= Problem =
Only lines containing the word "none" belong in the answer; copy each one from the records.

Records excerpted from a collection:

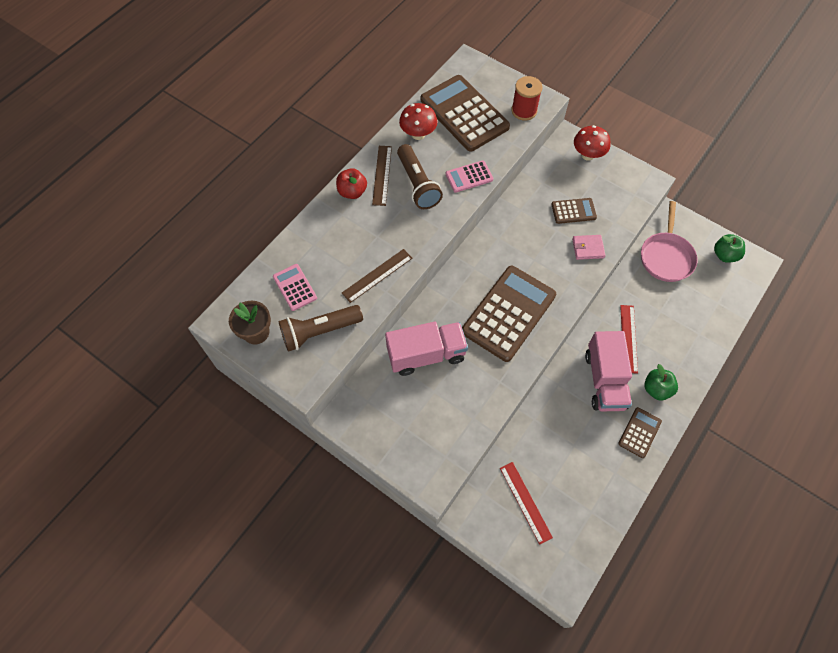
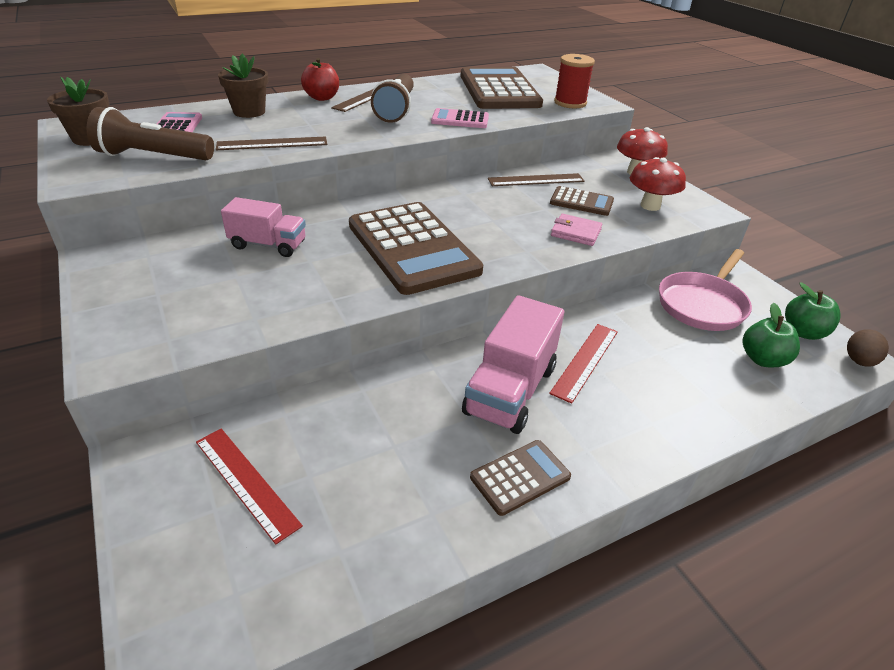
camera: 25 degrees right, 25 degrees down
(322, 240) = (249, 112): none -> brown flower pot
(418, 134) = (434, 88): red mushroom -> red mushroom (650, 206)
(426, 355) = (268, 245): pink truck -> pink truck, size x0.65
(508, 313) = (413, 248): brown calculator -> brown calculator turned 90 degrees clockwise
(525, 502) = (246, 482): red ruler -> red ruler turned 45 degrees counterclockwise
(532, 198) = (536, 180): none -> brown ruler
(656, 389) = (591, 434): green apple -> green apple (763, 359)
(757, 266) = (859, 361): none -> brown egg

= Output for this task =
(322, 240) = (249, 112): none -> brown flower pot
(532, 198) = (536, 180): none -> brown ruler
(757, 266) = (859, 361): none -> brown egg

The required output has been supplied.